What needs to be done
Transcribe the following records exactly, images excluded.

(Scene comparison data)
☆ ☆ ☆ ☆ ☆
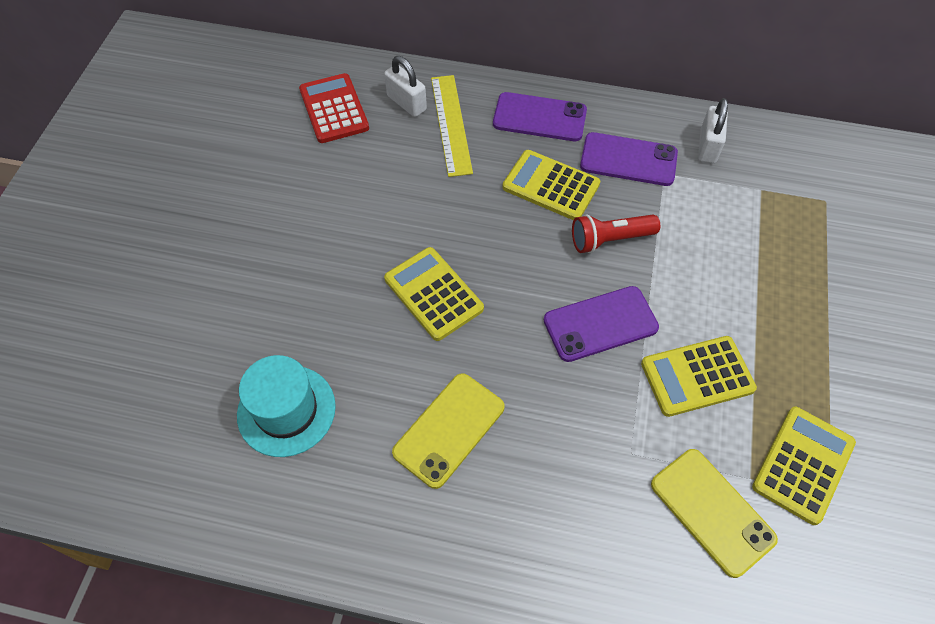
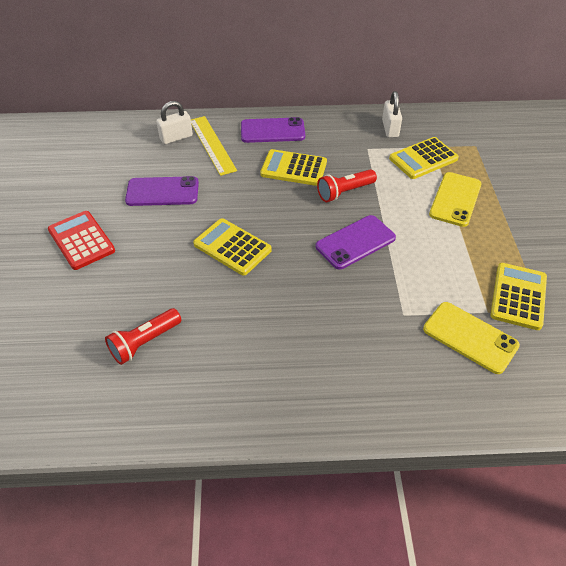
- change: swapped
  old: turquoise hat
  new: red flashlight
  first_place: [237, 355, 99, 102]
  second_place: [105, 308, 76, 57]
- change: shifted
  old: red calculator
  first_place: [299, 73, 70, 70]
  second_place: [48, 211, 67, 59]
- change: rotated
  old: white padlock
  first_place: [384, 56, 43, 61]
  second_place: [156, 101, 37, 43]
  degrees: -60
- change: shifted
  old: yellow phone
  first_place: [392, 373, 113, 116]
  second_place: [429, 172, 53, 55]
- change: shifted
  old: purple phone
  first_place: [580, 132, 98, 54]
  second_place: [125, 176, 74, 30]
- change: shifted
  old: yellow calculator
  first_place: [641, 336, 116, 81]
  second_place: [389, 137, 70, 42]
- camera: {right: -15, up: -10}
☆ ☆ ☆ ☆ ☆
Answer to the exercise
- change: swapped
  old: turquoise hat
  new: red flashlight
  first_place: [237, 355, 99, 102]
  second_place: [105, 308, 76, 57]
- change: shifted
  old: red calculator
  first_place: [299, 73, 70, 70]
  second_place: [48, 211, 67, 59]
- change: rotated
  old: white padlock
  first_place: [384, 56, 43, 61]
  second_place: [156, 101, 37, 43]
  degrees: -60
- change: shifted
  old: yellow phone
  first_place: [392, 373, 113, 116]
  second_place: [429, 172, 53, 55]
- change: shifted
  old: purple phone
  first_place: [580, 132, 98, 54]
  second_place: [125, 176, 74, 30]
- change: shifted
  old: yellow calculator
  first_place: [641, 336, 116, 81]
  second_place: [389, 137, 70, 42]
- camera: {right: -15, up: -10}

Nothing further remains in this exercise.